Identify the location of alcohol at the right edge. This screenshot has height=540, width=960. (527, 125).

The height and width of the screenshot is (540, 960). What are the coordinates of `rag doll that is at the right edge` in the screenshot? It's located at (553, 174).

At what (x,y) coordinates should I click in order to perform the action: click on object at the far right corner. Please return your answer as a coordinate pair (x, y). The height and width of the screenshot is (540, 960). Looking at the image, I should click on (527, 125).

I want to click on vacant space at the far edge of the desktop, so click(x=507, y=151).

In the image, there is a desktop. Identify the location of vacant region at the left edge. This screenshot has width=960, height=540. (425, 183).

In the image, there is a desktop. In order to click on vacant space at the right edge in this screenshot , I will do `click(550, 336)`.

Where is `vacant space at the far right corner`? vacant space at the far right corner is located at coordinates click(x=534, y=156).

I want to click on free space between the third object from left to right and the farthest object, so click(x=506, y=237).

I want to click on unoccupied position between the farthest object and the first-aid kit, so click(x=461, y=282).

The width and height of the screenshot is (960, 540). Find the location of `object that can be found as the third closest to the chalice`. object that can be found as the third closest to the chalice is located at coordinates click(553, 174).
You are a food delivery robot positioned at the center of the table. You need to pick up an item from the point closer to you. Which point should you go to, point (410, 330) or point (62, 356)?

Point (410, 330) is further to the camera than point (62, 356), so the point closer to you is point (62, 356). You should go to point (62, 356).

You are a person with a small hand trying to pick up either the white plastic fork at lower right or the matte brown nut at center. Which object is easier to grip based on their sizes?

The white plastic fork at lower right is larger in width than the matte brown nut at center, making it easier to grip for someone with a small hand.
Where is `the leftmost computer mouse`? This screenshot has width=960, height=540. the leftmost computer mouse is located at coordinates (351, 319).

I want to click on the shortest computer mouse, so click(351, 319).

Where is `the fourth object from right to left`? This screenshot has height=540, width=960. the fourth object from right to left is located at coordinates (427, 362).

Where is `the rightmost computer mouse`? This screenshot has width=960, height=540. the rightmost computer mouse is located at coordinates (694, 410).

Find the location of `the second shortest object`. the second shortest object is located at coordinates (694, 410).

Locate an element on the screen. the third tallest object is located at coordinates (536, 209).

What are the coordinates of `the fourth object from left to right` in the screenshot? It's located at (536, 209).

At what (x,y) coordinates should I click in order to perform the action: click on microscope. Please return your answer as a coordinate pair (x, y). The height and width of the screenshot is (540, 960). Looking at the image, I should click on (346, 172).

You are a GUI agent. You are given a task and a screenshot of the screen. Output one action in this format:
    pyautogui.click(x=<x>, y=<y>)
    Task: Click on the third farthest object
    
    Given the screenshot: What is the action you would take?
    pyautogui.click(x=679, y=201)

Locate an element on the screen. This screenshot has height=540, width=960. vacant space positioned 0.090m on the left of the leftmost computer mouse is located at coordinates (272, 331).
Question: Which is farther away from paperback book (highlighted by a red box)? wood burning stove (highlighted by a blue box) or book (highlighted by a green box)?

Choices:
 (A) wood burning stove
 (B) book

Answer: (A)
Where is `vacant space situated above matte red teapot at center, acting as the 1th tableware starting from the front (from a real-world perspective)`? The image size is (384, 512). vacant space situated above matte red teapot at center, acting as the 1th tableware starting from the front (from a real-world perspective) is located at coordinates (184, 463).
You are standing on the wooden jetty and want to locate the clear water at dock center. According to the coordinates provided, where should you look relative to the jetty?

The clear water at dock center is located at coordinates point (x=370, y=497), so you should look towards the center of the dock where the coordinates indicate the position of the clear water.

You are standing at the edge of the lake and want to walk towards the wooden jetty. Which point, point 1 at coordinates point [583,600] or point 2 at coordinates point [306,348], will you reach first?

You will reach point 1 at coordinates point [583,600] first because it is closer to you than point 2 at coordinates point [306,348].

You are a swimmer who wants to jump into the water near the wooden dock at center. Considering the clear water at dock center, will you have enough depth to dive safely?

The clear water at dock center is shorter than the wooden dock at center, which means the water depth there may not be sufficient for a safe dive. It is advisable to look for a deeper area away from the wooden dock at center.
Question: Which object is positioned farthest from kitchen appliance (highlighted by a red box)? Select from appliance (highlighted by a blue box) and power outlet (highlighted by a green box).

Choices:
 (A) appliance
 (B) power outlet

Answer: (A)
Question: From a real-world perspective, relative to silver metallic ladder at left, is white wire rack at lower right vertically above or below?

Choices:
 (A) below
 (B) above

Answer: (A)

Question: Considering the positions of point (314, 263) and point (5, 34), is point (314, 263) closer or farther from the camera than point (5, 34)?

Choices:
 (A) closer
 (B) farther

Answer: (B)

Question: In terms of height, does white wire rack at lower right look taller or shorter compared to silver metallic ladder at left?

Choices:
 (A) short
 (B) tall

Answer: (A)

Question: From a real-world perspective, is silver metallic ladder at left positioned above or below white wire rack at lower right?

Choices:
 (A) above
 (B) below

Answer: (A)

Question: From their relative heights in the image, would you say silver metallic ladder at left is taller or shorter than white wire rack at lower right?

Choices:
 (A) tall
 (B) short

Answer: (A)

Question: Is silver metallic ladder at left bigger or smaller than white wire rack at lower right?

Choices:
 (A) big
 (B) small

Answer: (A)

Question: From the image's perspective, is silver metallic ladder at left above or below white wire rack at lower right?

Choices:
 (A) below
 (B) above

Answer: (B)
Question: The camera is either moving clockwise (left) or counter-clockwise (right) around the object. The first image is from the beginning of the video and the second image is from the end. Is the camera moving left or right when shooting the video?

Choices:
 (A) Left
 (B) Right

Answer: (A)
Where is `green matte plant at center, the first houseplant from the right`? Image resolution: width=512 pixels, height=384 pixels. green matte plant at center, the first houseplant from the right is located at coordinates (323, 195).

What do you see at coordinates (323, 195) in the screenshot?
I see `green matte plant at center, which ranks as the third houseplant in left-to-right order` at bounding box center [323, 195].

---*---

▶ **Assigned task**: Rewrite every non-blank line of the entries above as a Markdown table with two columns, "Row" and "Text". Number the lines in order under "Row" and put each line under "Text".

▶ **Response area**:
| Row | Text |
|---|---|
| 1 | Identify the location of alcohol at the right edge. This screenshot has height=540, width=960. (527, 125). |
| 2 | The height and width of the screenshot is (540, 960). What are the coordinates of `rag doll that is at the right edge` in the screenshot? It's located at (553, 174). |
| 3 | At what (x,y) coordinates should I click in order to perform the action: click on object at the far right corner. Please return your answer as a coordinate pair (x, y). The height and width of the screenshot is (540, 960). Looking at the image, I should click on (527, 125). |
| 4 | I want to click on vacant space at the far edge of the desktop, so click(x=507, y=151). |
| 5 | In the image, there is a desktop. Identify the location of vacant region at the left edge. This screenshot has width=960, height=540. (425, 183). |
| 6 | In the image, there is a desktop. In order to click on vacant space at the right edge in this screenshot , I will do `click(550, 336)`. |
| 7 | Where is `vacant space at the far right corner`? vacant space at the far right corner is located at coordinates click(x=534, y=156). |
| 8 | I want to click on free space between the third object from left to right and the farthest object, so click(x=506, y=237). |
| 9 | I want to click on unoccupied position between the farthest object and the first-aid kit, so click(x=461, y=282). |
| 10 | The width and height of the screenshot is (960, 540). Find the location of `object that can be found as the third closest to the chalice`. object that can be found as the third closest to the chalice is located at coordinates click(553, 174). |
| 11 | You are a food delivery robot positioned at the center of the table. You need to pick up an item from the point closer to you. Which point should you go to, point (410, 330) or point (62, 356)? |
| 12 | Point (410, 330) is further to the camera than point (62, 356), so the point closer to you is point (62, 356). You should go to point (62, 356). |
| 13 | You are a person with a small hand trying to pick up either the white plastic fork at lower right or the matte brown nut at center. Which object is easier to grip based on their sizes? |
| 14 | The white plastic fork at lower right is larger in width than the matte brown nut at center, making it easier to grip for someone with a small hand. |
| 15 | Where is `the leftmost computer mouse`? This screenshot has width=960, height=540. the leftmost computer mouse is located at coordinates (351, 319). |
| 16 | I want to click on the shortest computer mouse, so click(351, 319). |
| 17 | Where is `the fourth object from right to left`? This screenshot has height=540, width=960. the fourth object from right to left is located at coordinates (427, 362). |
| 18 | Where is `the rightmost computer mouse`? This screenshot has width=960, height=540. the rightmost computer mouse is located at coordinates (694, 410). |
| 19 | Find the location of `the second shortest object`. the second shortest object is located at coordinates (694, 410). |
| 20 | Locate an element on the screen. the third tallest object is located at coordinates (536, 209). |
| 21 | What are the coordinates of `the fourth object from left to right` in the screenshot? It's located at (536, 209). |
| 22 | At what (x,y) coordinates should I click in order to perform the action: click on microscope. Please return your answer as a coordinate pair (x, y). The height and width of the screenshot is (540, 960). Looking at the image, I should click on (346, 172). |
| 23 | You are a GUI agent. You are given a task and a screenshot of the screen. Output one action in this format: |
| 24 |     pyautogui.click(x=<x>, y=<y>) |
| 25 |     Task: Click on the third farthest object |
| 26 |     Given the screenshot: What is the action you would take? |
| 27 |     pyautogui.click(x=679, y=201) |
| 28 | Locate an element on the screen. This screenshot has height=540, width=960. vacant space positioned 0.090m on the left of the leftmost computer mouse is located at coordinates (272, 331). |
| 29 | Question: Which is farther away from paperback book (highlighted by a red box)? wood burning stove (highlighted by a blue box) or book (highlighted by a green box)? |
| 30 | Choices: |
| 31 |  (A) wood burning stove |
| 32 |  (B) book |
| 33 | Answer: (A) |
| 34 | Where is `vacant space situated above matte red teapot at center, acting as the 1th tableware starting from the front (from a real-world perspective)`? The image size is (384, 512). vacant space situated above matte red teapot at center, acting as the 1th tableware starting from the front (from a real-world perspective) is located at coordinates (184, 463). |
| 35 | You are standing on the wooden jetty and want to locate the clear water at dock center. According to the coordinates provided, where should you look relative to the jetty? |
| 36 | The clear water at dock center is located at coordinates point (x=370, y=497), so you should look towards the center of the dock where the coordinates indicate the position of the clear water. |
| 37 | You are standing at the edge of the lake and want to walk towards the wooden jetty. Which point, point 1 at coordinates point [583,600] or point 2 at coordinates point [306,348], will you reach first? |
| 38 | You will reach point 1 at coordinates point [583,600] first because it is closer to you than point 2 at coordinates point [306,348]. |
| 39 | You are a swimmer who wants to jump into the water near the wooden dock at center. Considering the clear water at dock center, will you have enough depth to dive safely? |
| 40 | The clear water at dock center is shorter than the wooden dock at center, which means the water depth there may not be sufficient for a safe dive. It is advisable to look for a deeper area away from the wooden dock at center. |
| 41 | Question: Which object is positioned farthest from kitchen appliance (highlighted by a red box)? Select from appliance (highlighted by a blue box) and power outlet (highlighted by a green box). |
| 42 | Choices: |
| 43 |  (A) appliance |
| 44 |  (B) power outlet |
| 45 | Answer: (A) |
| 46 | Question: From a real-world perspective, relative to silver metallic ladder at left, is white wire rack at lower right vertically above or below? |
| 47 | Choices: |
| 48 |  (A) below |
| 49 |  (B) above |
| 50 | Answer: (A) |
| 51 | Question: Considering the positions of point (314, 263) and point (5, 34), is point (314, 263) closer or farther from the camera than point (5, 34)? |
| 52 | Choices: |
| 53 |  (A) closer |
| 54 |  (B) farther |
| 55 | Answer: (B) |
| 56 | Question: In terms of height, does white wire rack at lower right look taller or shorter compared to silver metallic ladder at left? |
| 57 | Choices: |
| 58 |  (A) short |
| 59 |  (B) tall |
| 60 | Answer: (A) |
| 61 | Question: From a real-world perspective, is silver metallic ladder at left positioned above or below white wire rack at lower right? |
| 62 | Choices: |
| 63 |  (A) above |
| 64 |  (B) below |
| 65 | Answer: (A) |
| 66 | Question: From their relative heights in the image, would you say silver metallic ladder at left is taller or shorter than white wire rack at lower right? |
| 67 | Choices: |
| 68 |  (A) tall |
| 69 |  (B) short |
| 70 | Answer: (A) |
| 71 | Question: Is silver metallic ladder at left bigger or smaller than white wire rack at lower right? |
| 72 | Choices: |
| 73 |  (A) big |
| 74 |  (B) small |
| 75 | Answer: (A) |
| 76 | Question: From the image's perspective, is silver metallic ladder at left above or below white wire rack at lower right? |
| 77 | Choices: |
| 78 |  (A) below |
| 79 |  (B) above |
| 80 | Answer: (B) |
| 81 | Question: The camera is either moving clockwise (left) or counter-clockwise (right) around the object. The first image is from the beginning of the video and the second image is from the end. Is the camera moving left or right when shooting the video? |
| 82 | Choices: |
| 83 |  (A) Left |
| 84 |  (B) Right |
| 85 | Answer: (A) |
| 86 | Where is `green matte plant at center, the first houseplant from the right`? Image resolution: width=512 pixels, height=384 pixels. green matte plant at center, the first houseplant from the right is located at coordinates (323, 195). |
| 87 | What do you see at coordinates (323, 195) in the screenshot? |
| 88 | I see `green matte plant at center, which ranks as the third houseplant in left-to-right order` at bounding box center [323, 195]. |